_TASK DIRECTIONS_. Locate the line containing "J2 pin 2: DGND -> CNT6", then please write out that line and all the lines below it in the entries exactly.

[Items from a data source]
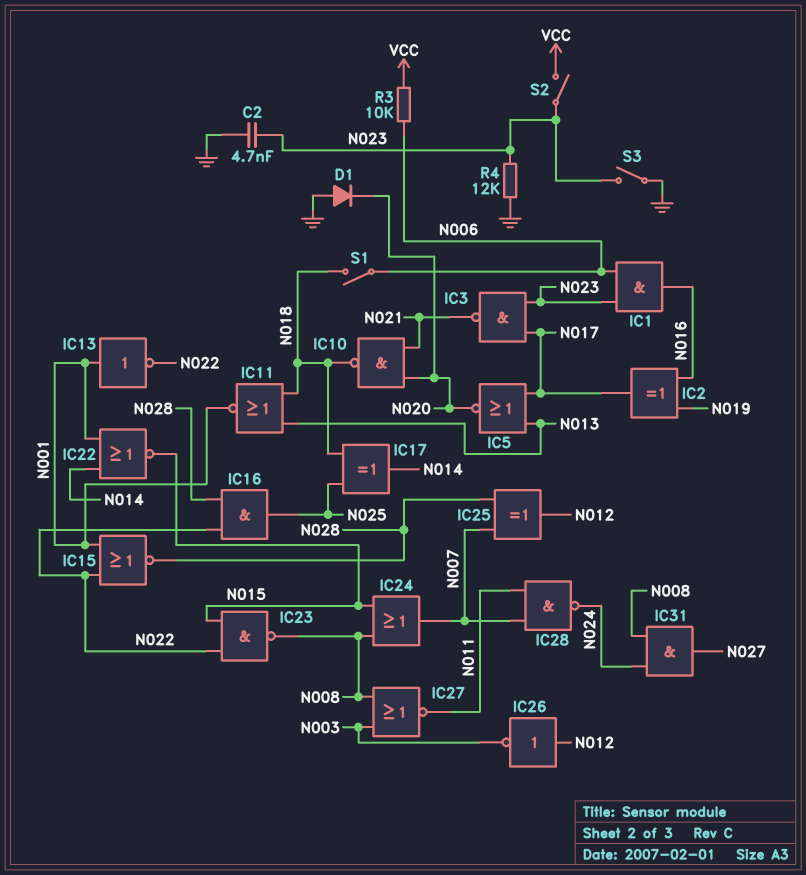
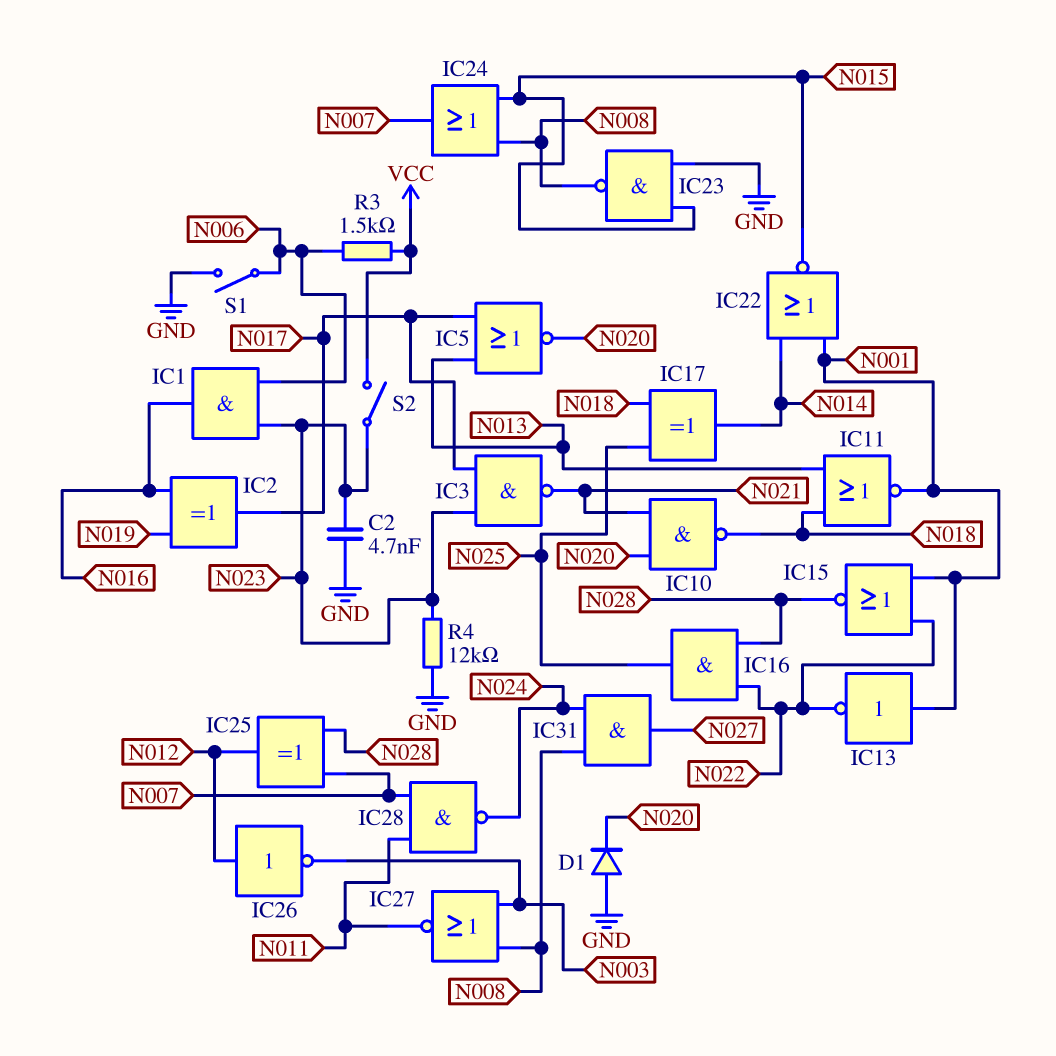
IC23: NAND (in N015, in N022, out N008) -> NAND (in GND, in N015, out N008)
R3: 10k (N006, VCC) -> 1.5k (N006, VCC)
S1: switch (N006, N018) -> switch (GND, N006)
S3: switch (GND, N023) -> none

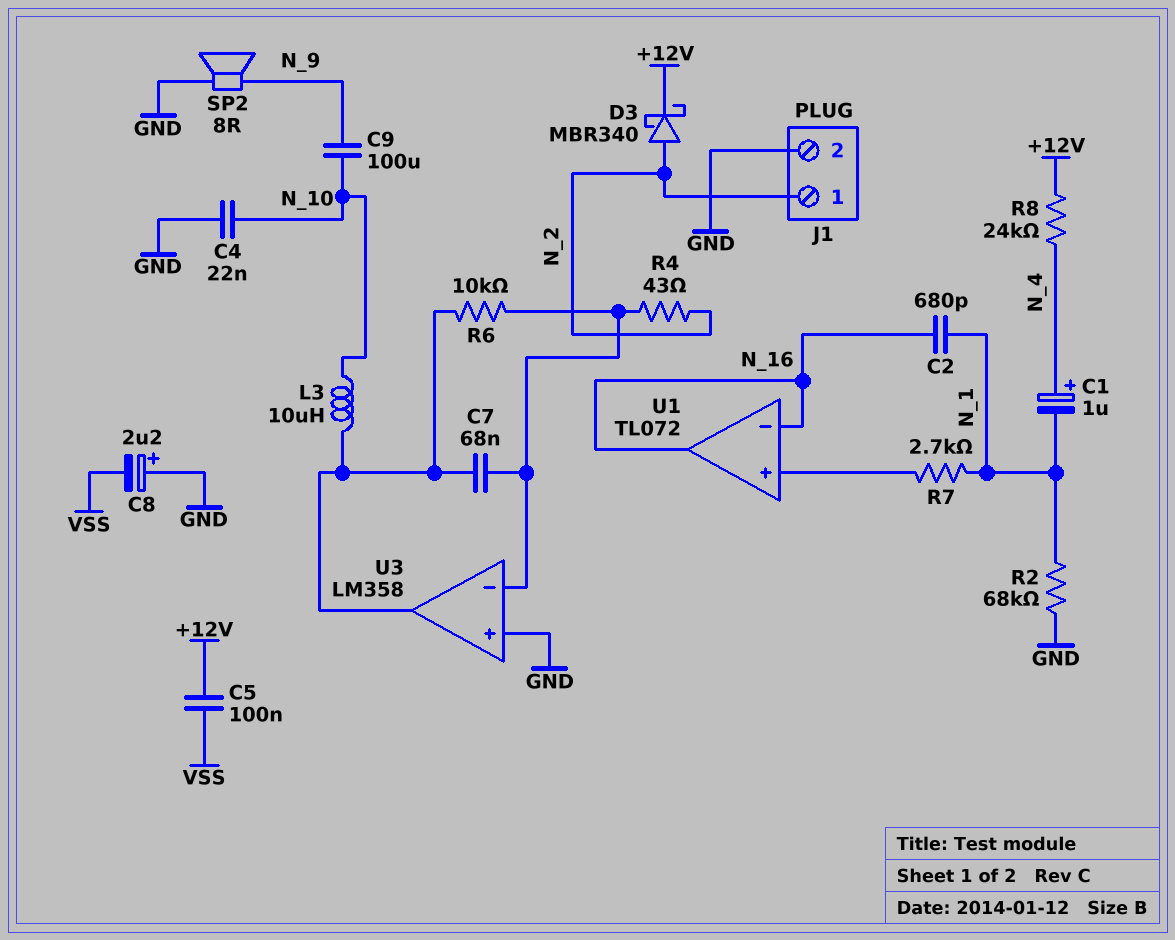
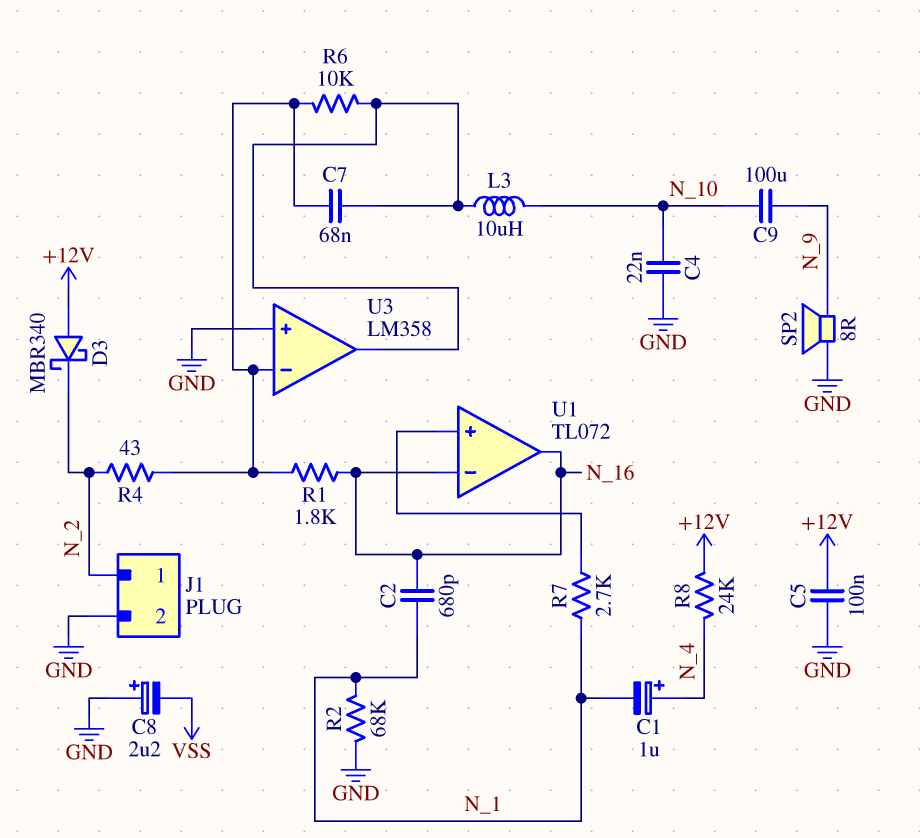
C5: 100nF (+12V, VSS) -> 100nF (+12V, GND)
D3: schottky MBR340 (A N_2, K +12V) -> schottky MBR340 (A +12V, K N_2)
R1: none -> 1.8k (N_16, U3/in-)

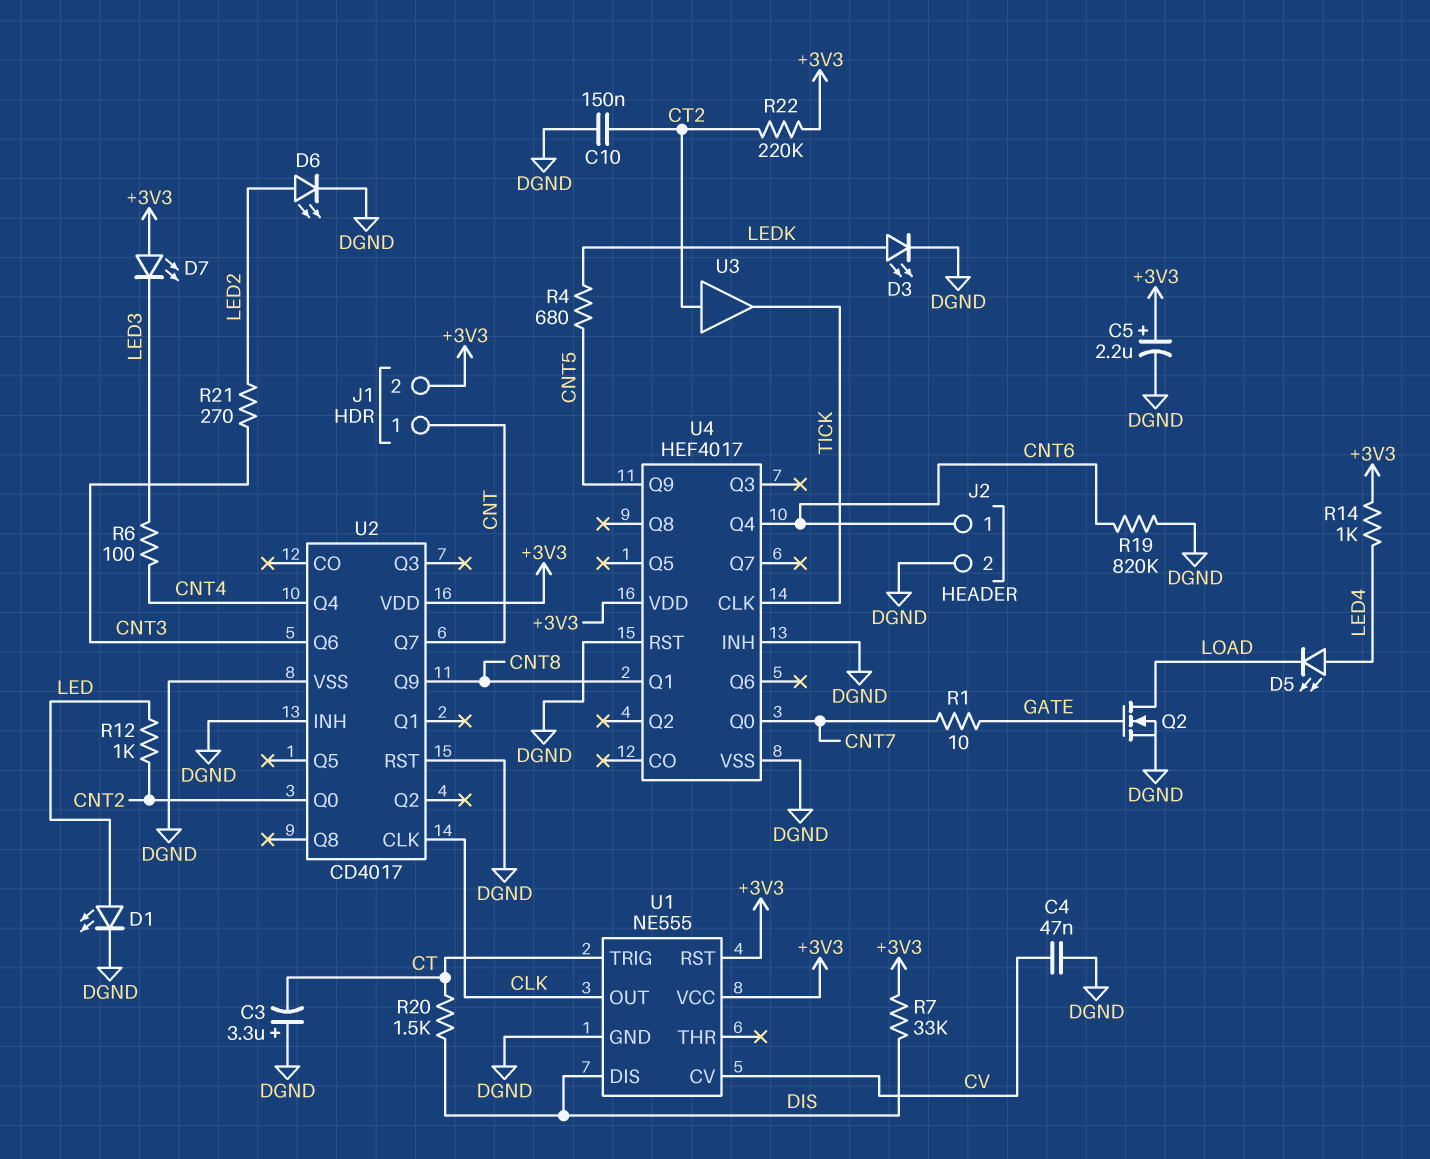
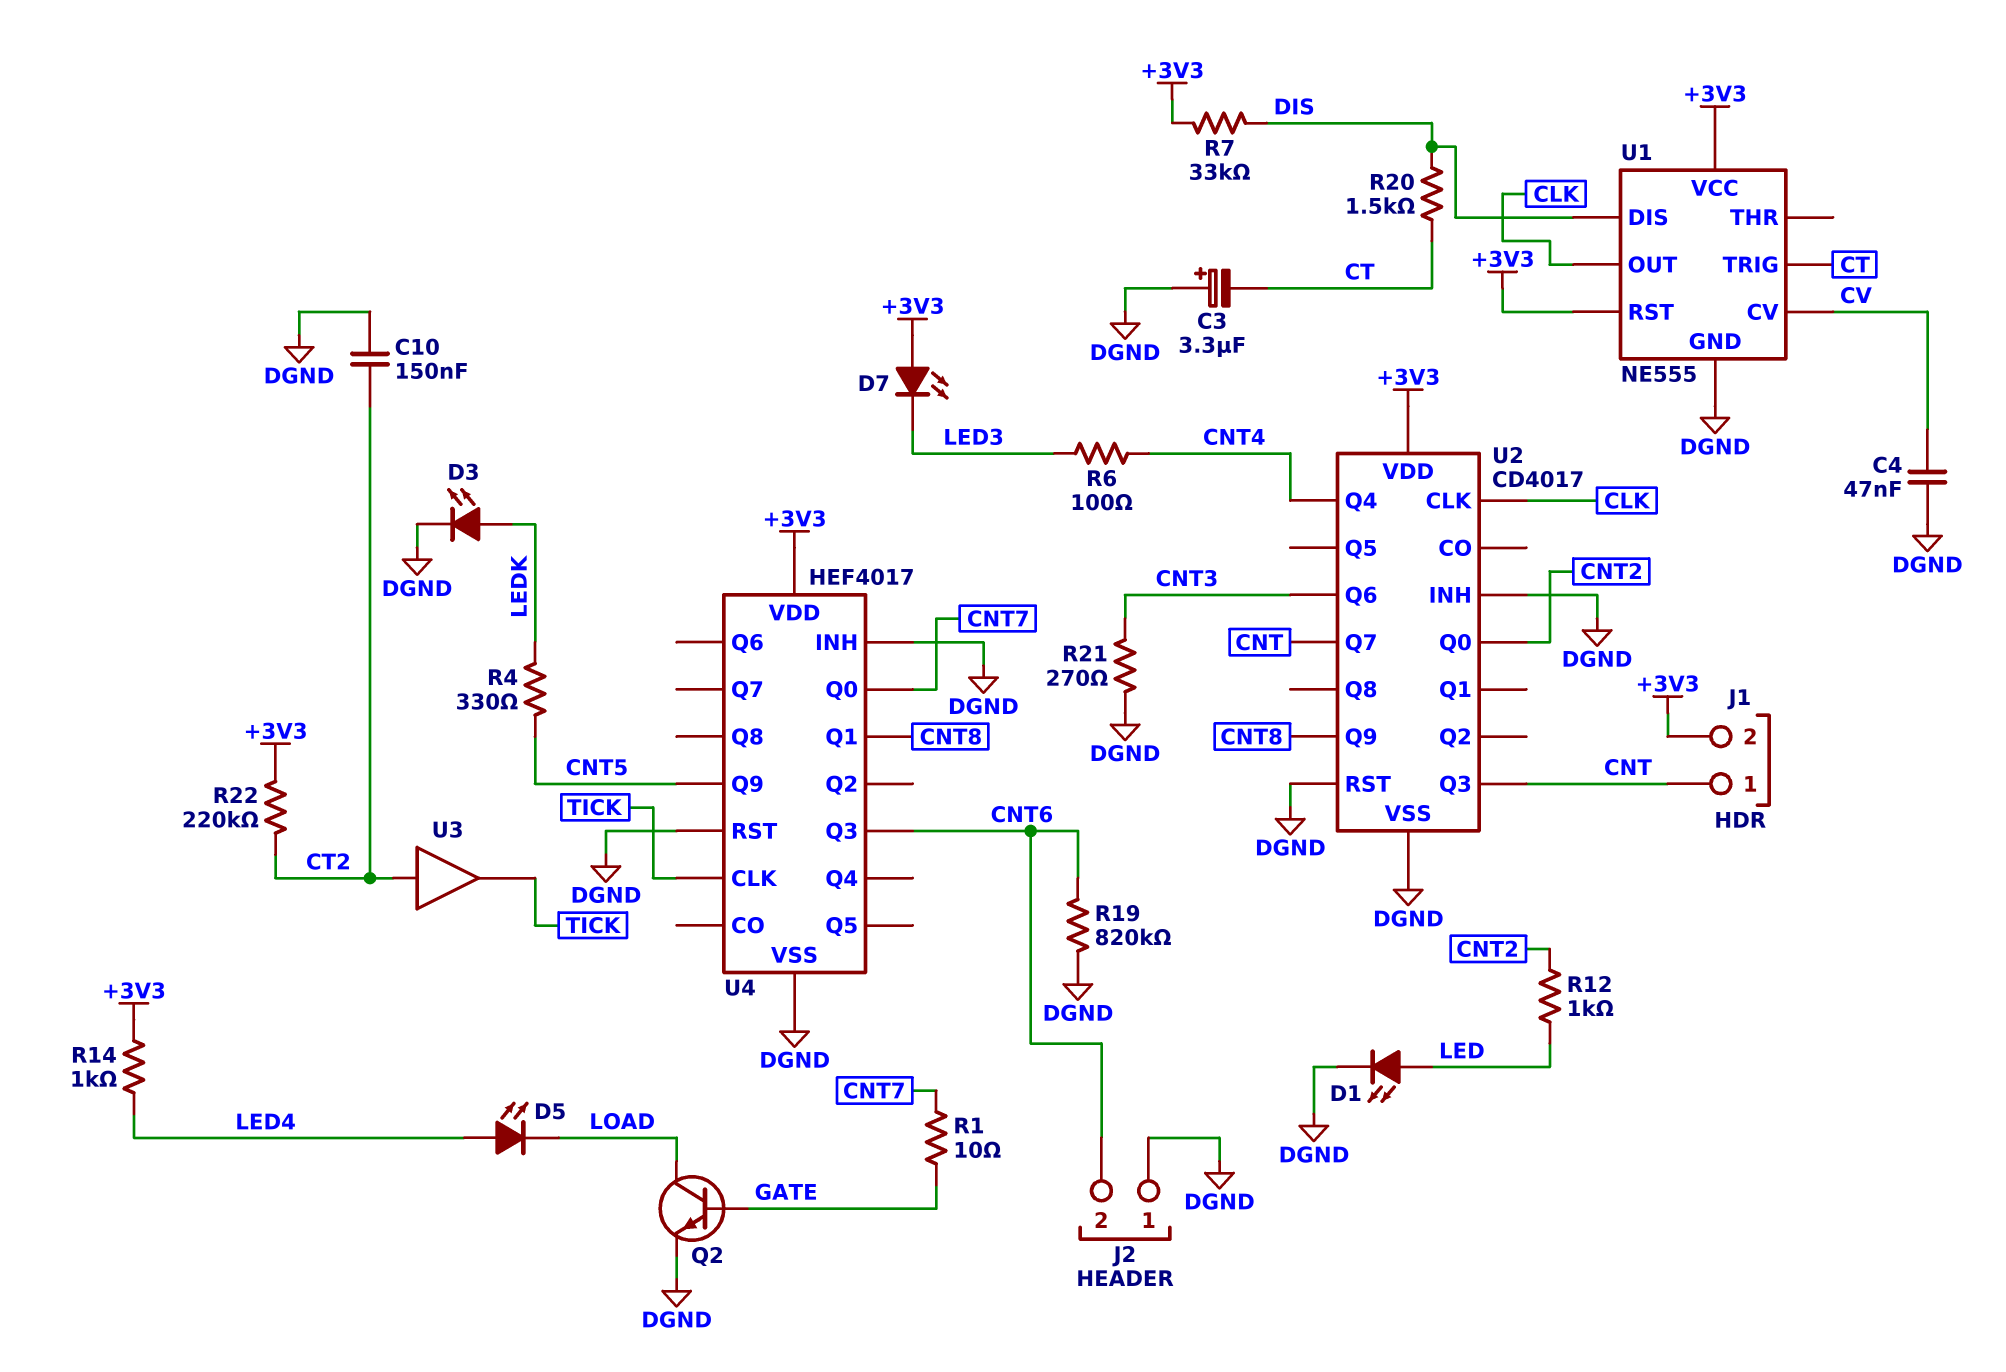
C5: 2.2uF (plus +3V3, minus DGND) -> none
D6: LED (A LED2, K DGND) -> none
J2 pin 1: CNT6 -> DGND
J2 pin 2: DGND -> CNT6
Q2: NMOS (G GATE, D LOAD, S DGND) -> NPN (B GATE, C LOAD, E DGND)
R4: 680 (CNT5, LEDK) -> 330 (CNT5, LEDK)
R21: 270 (CNT3, LED2) -> 270 (CNT3, DGND)
U2 pin Q3: none -> CNT
U4 pin Q3: none -> CNT6
U4 pin Q4: CNT6 -> none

_YOUR SOLUTION_.
J2 pin 2: DGND -> CNT6
Q2: NMOS (G GATE, D LOAD, S DGND) -> NPN (B GATE, C LOAD, E DGND)
R4: 680 (CNT5, LEDK) -> 330 (CNT5, LEDK)
R21: 270 (CNT3, LED2) -> 270 (CNT3, DGND)
U2 pin Q3: none -> CNT
U4 pin Q3: none -> CNT6
U4 pin Q4: CNT6 -> none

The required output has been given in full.